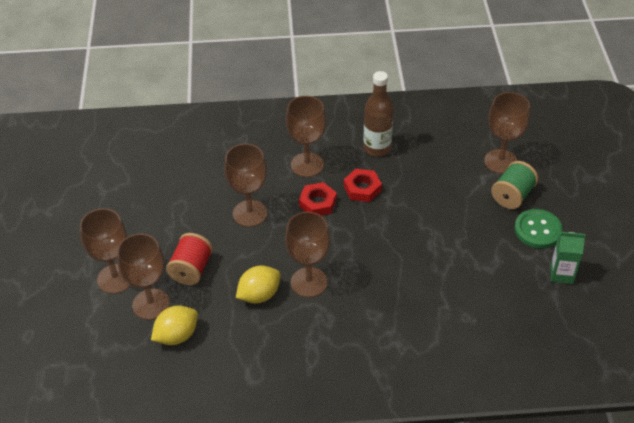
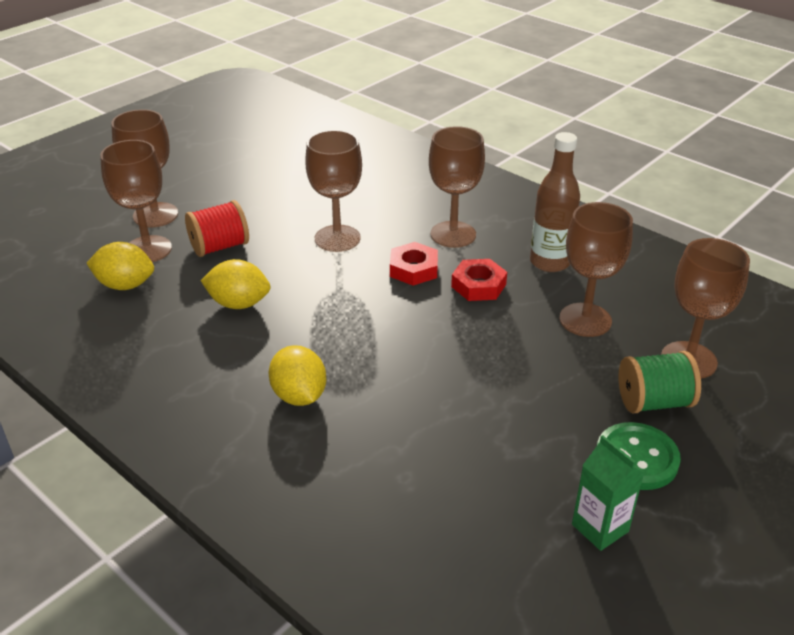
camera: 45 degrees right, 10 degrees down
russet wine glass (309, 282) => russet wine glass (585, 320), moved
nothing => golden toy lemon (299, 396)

- **WORK TO BE COMPLETED**:
Take the data above and set it down exactly, images excluded.

- **TASK RESULT**:
camera: 45 degrees right, 10 degrees down
russet wine glass (309, 282) => russet wine glass (585, 320), moved
nothing => golden toy lemon (299, 396)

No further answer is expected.